= Beginning of Section =

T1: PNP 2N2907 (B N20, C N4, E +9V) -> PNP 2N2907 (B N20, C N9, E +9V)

= End of Section =
= Beginning of Section =

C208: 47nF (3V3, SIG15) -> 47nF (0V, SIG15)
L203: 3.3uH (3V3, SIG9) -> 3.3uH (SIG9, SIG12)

= End of Section =
= Beginning of Section =

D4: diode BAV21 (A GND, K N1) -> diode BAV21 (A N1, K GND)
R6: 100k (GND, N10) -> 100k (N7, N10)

= End of Section =

Among the entries above, the line containing "D4: diode BAV21", the line containing "R6: 100k (GND, N10) -> 100k (N7, N10)", and all lines between them are to be restated word for word; nothing else belongs in the reply.

> RESPONSE TO THE TASK
D4: diode BAV21 (A GND, K N1) -> diode BAV21 (A N1, K GND)
R6: 100k (GND, N10) -> 100k (N7, N10)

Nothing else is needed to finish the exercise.